*** Material provided Section Begins ***

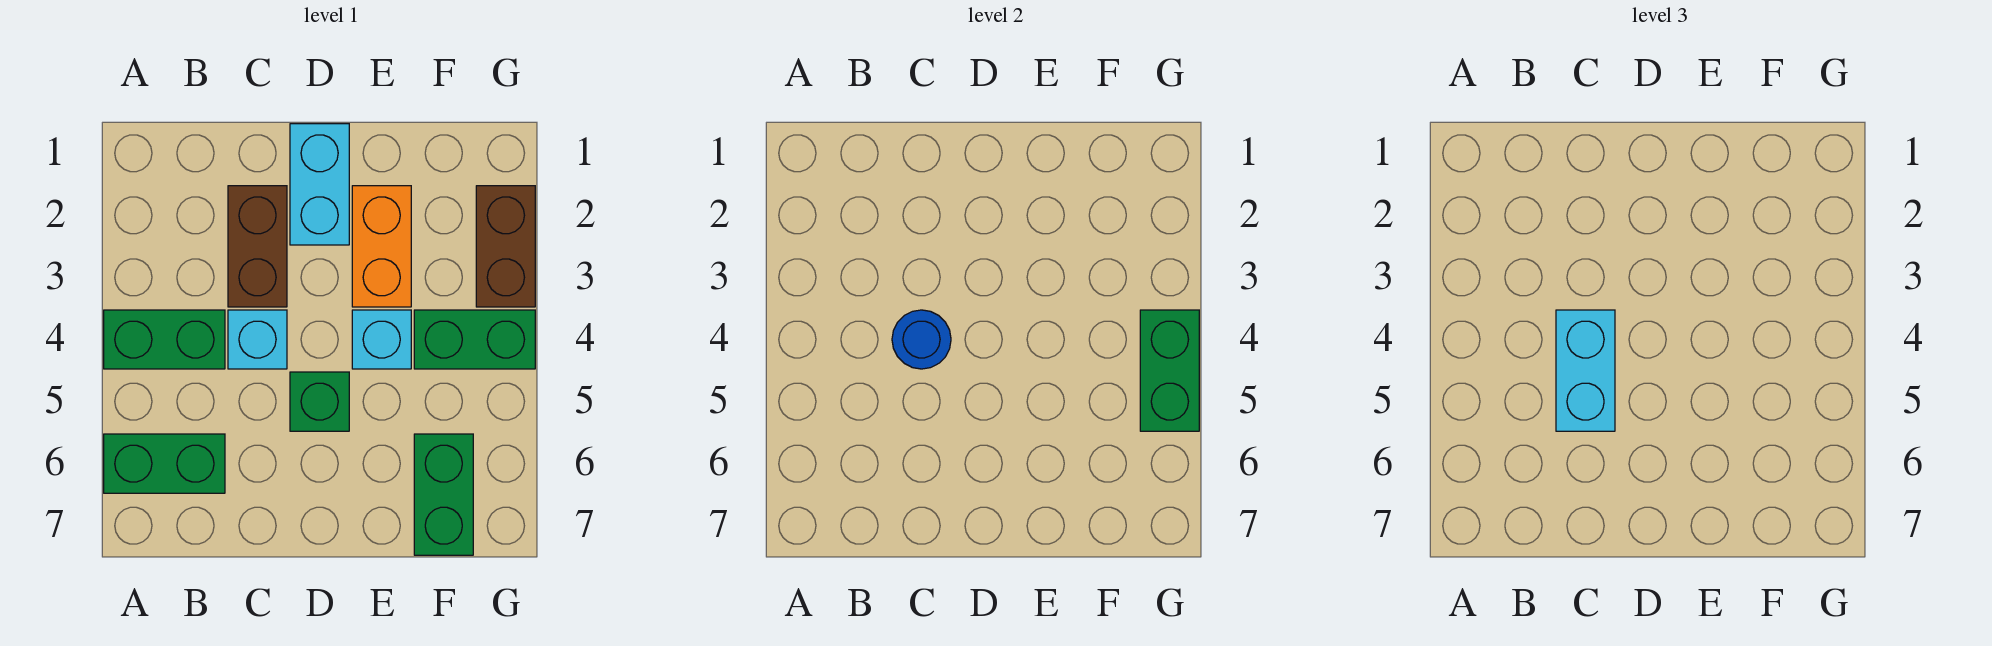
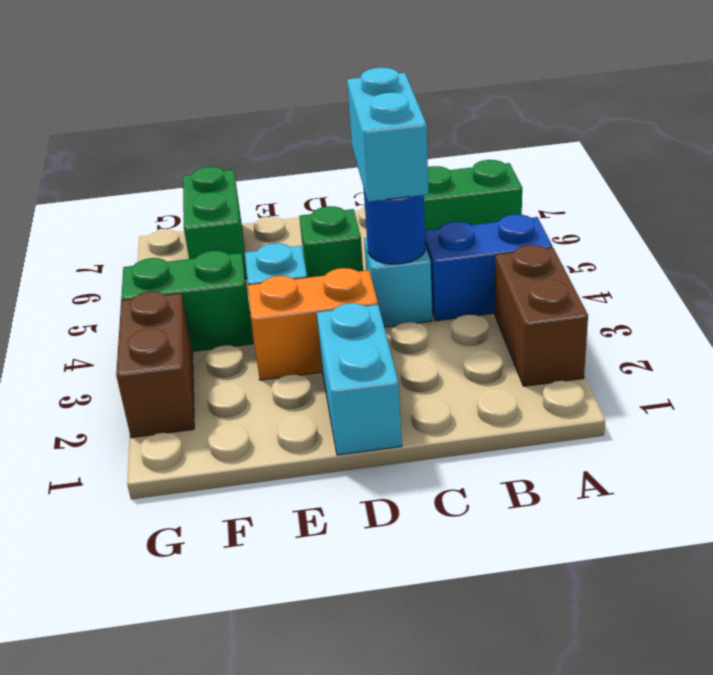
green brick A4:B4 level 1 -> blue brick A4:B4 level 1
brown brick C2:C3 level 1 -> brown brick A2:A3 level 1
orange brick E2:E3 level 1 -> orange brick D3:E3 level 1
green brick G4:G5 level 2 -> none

*** Material provided Section Ends ***
*** Material provided Section Begins ***

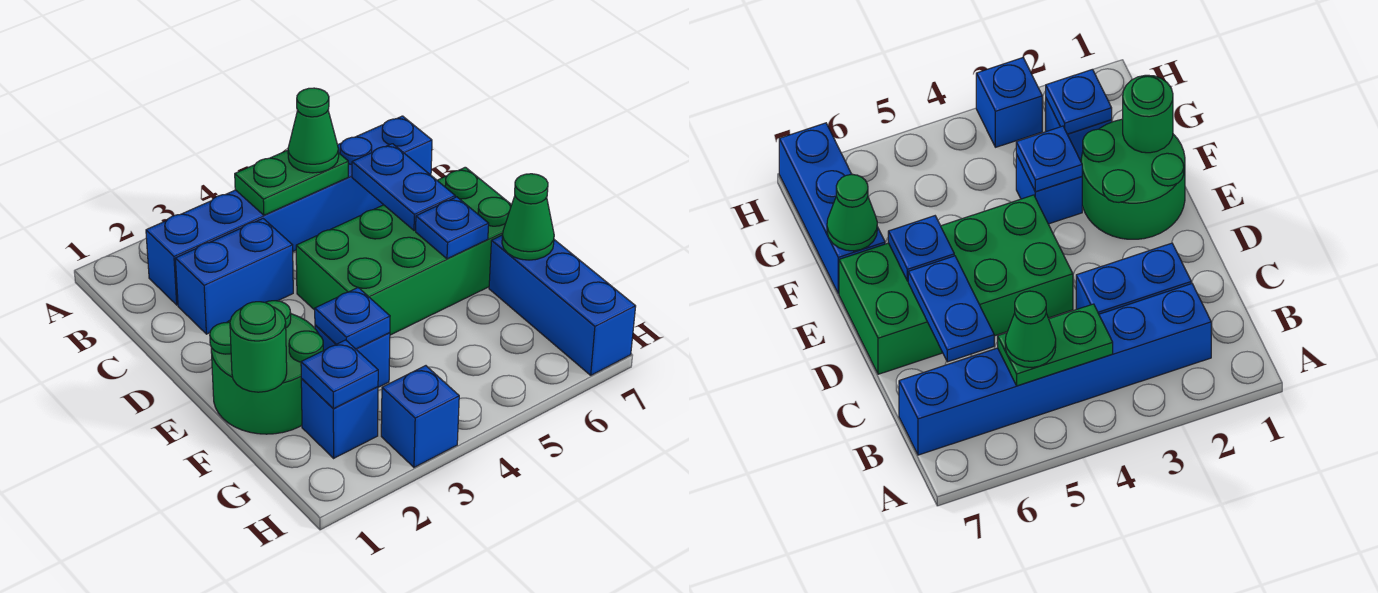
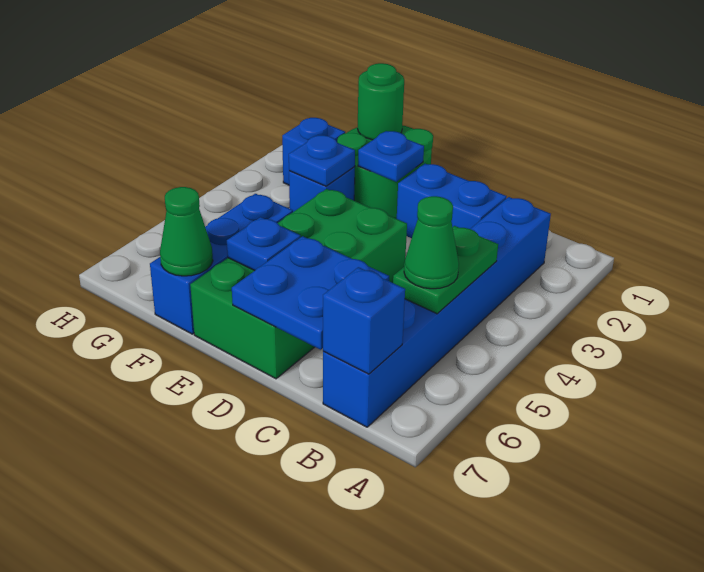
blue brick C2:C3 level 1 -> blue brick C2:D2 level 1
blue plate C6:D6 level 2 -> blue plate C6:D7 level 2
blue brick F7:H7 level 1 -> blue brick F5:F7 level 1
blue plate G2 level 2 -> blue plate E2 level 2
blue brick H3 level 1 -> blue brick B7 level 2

*** Material provided Section Ends ***
*** Material provided Section Begins ***

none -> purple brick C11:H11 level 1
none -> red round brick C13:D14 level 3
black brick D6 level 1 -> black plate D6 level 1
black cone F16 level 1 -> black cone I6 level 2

*** Material provided Section Ends ***

■ **Action item**
Using the entries above, give again exactly the lines from the line holding "green brick A4:B4" through the line holding "green brick G4:G5 level 2 -> none". Include both end lines and nothing else.

■ **Exercise solution**
green brick A4:B4 level 1 -> blue brick A4:B4 level 1
brown brick C2:C3 level 1 -> brown brick A2:A3 level 1
orange brick E2:E3 level 1 -> orange brick D3:E3 level 1
green brick G4:G5 level 2 -> none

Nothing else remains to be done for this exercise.